Exercise requirements: Once the line with "(271, 401) = (245, 244): none -> white marker" is found in the entries below, repeat it and each following line exactly, up to and including the line with "(822, 324) = (187, 637): black". Add no other lines.

Material for this task below:

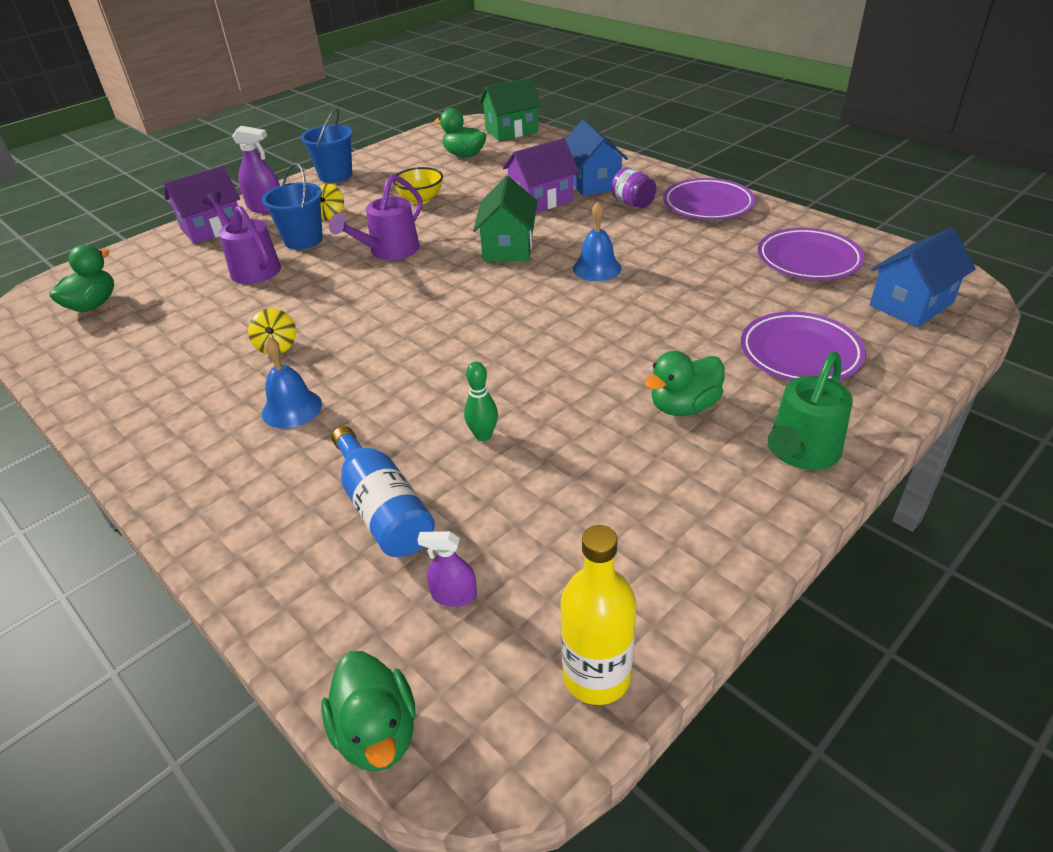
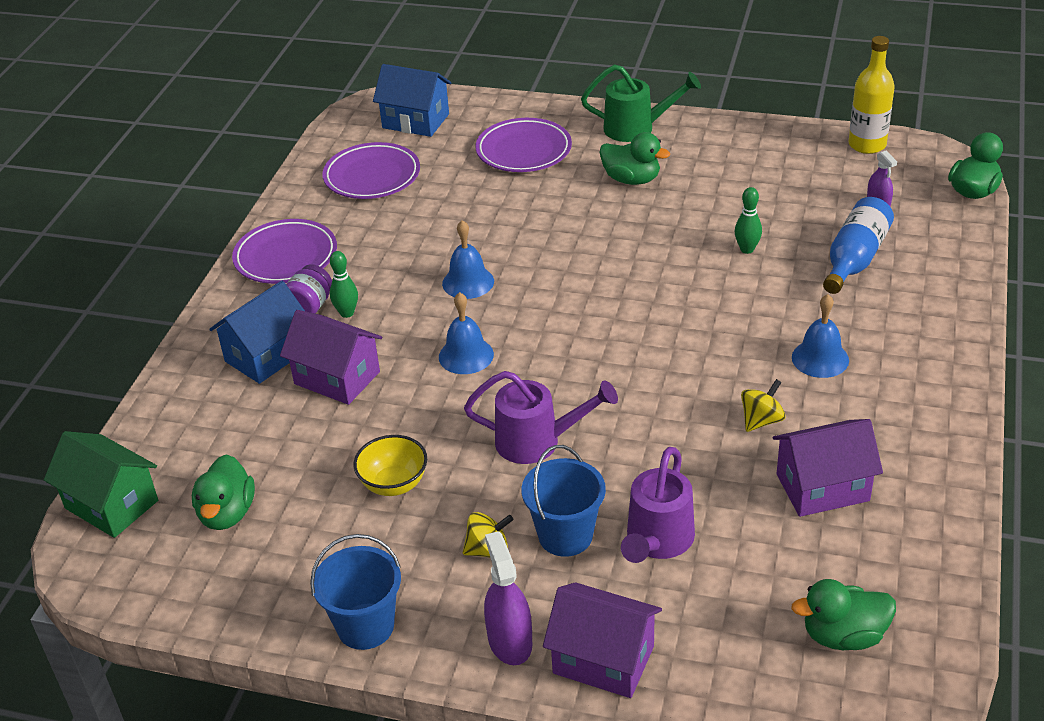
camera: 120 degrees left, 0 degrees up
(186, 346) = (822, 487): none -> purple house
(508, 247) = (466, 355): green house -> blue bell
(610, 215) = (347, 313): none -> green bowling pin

End of Material for this task.
Material for this task below:

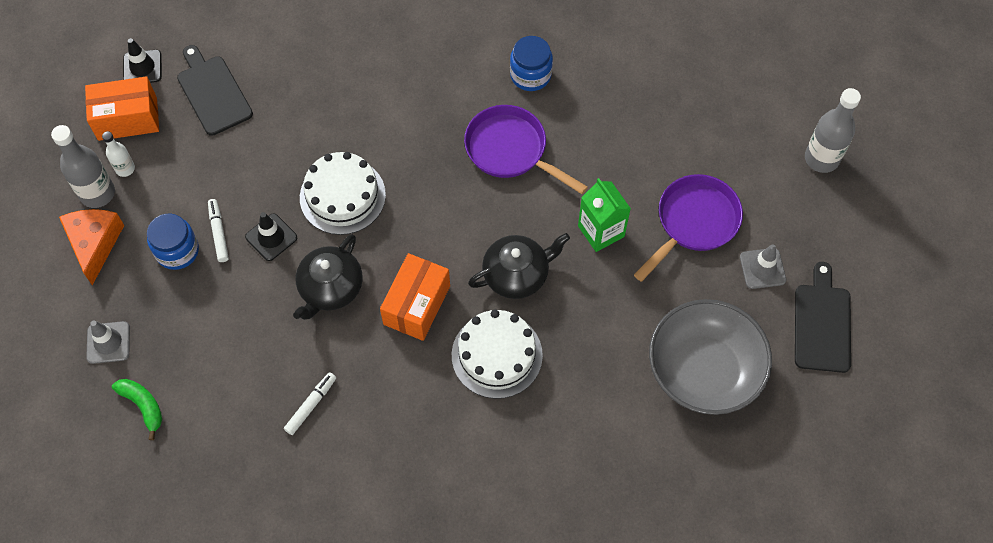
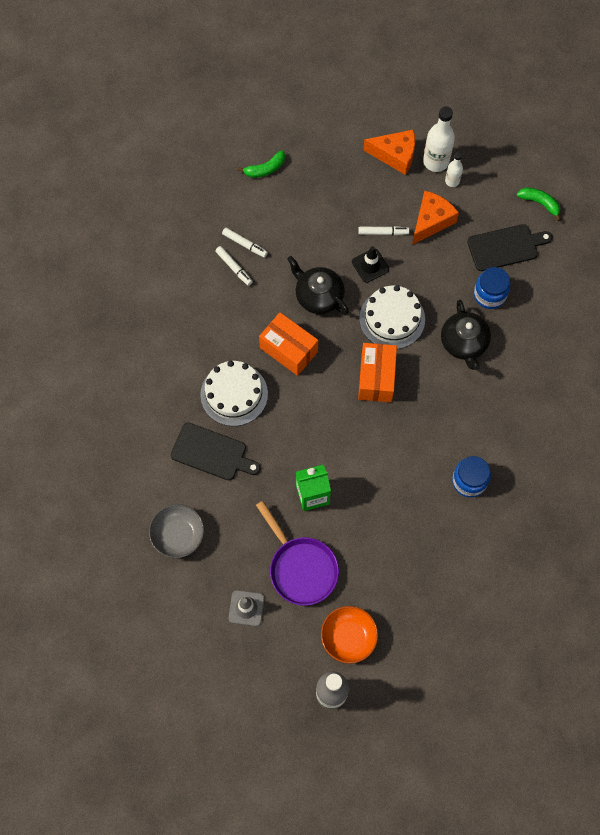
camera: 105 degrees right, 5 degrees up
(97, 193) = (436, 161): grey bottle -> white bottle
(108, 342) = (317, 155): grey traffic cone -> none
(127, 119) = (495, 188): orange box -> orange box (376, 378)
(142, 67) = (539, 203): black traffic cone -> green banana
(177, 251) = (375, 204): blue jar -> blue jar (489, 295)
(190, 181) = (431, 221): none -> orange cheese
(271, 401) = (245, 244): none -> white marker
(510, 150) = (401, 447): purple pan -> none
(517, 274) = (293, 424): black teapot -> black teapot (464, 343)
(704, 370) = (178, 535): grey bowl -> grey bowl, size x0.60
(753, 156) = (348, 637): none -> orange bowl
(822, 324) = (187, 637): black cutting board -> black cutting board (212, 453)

End of Material for this task.
Material for this task below:

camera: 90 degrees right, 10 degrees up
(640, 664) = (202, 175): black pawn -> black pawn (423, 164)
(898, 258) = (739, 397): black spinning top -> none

End of Material for this task.

Response for this exercise:
(271, 401) = (245, 244): none -> white marker
(510, 150) = (401, 447): purple pan -> none
(517, 274) = (293, 424): black teapot -> black teapot (464, 343)
(704, 370) = (178, 535): grey bowl -> grey bowl, size x0.60
(753, 156) = (348, 637): none -> orange bowl
(822, 324) = (187, 637): black cutting board -> black cutting board (212, 453)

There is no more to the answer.